## WHAT YOU NEED TO DO
Present the stretch of the material from the line containing "Kira: 8:08 -> 8:04" through the line containing "Noah: 4:17 -> 4:53" as a Markdown table with the columns Row and Line, numbering each line in the Row column. Leave out the pictures and any blank lines.

## SUPPLIED DATA

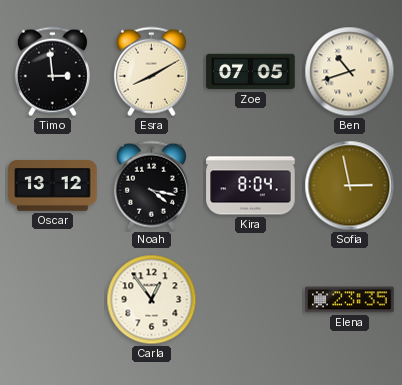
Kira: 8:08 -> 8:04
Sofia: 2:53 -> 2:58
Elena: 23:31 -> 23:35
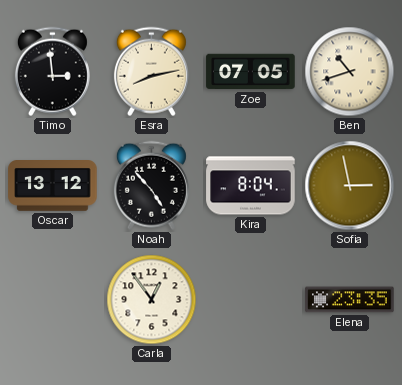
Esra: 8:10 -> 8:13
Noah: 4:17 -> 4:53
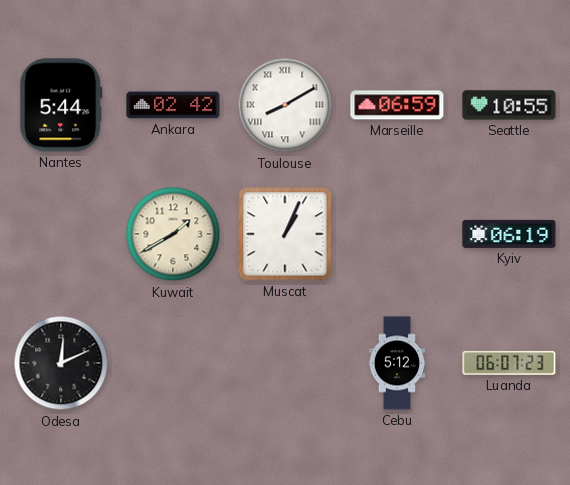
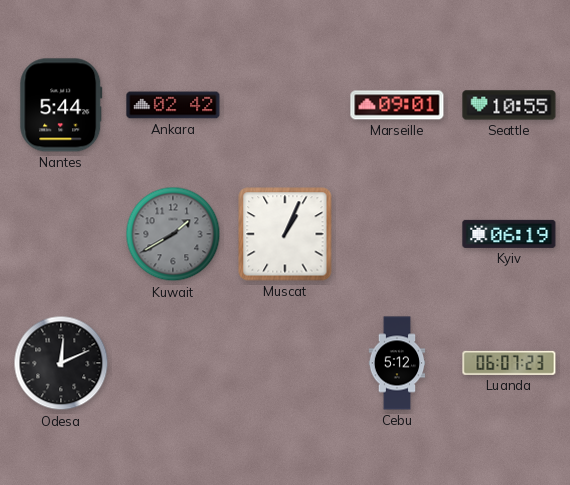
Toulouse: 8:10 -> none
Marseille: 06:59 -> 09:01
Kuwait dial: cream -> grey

---

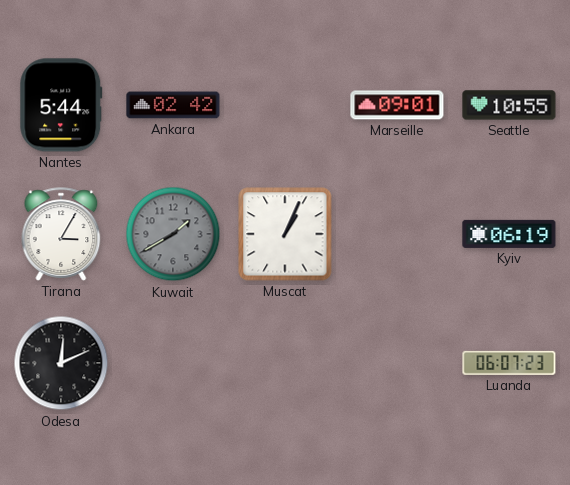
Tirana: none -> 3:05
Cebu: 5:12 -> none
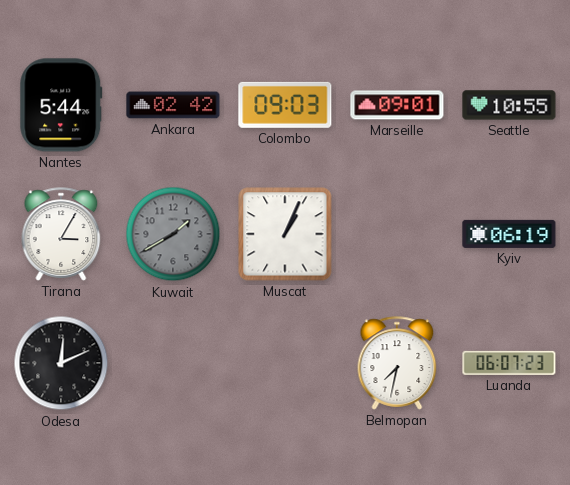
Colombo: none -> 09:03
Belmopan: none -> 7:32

## ANSWER
| Row | Line |
|---|---|
| 1 | Kira: 8:08 -> 8:04 |
| 2 | Sofia: 2:53 -> 2:58 |
| 3 | Elena: 23:31 -> 23:35 |
| 4 | Esra: 8:10 -> 8:13 |
| 5 | Noah: 4:17 -> 4:53 |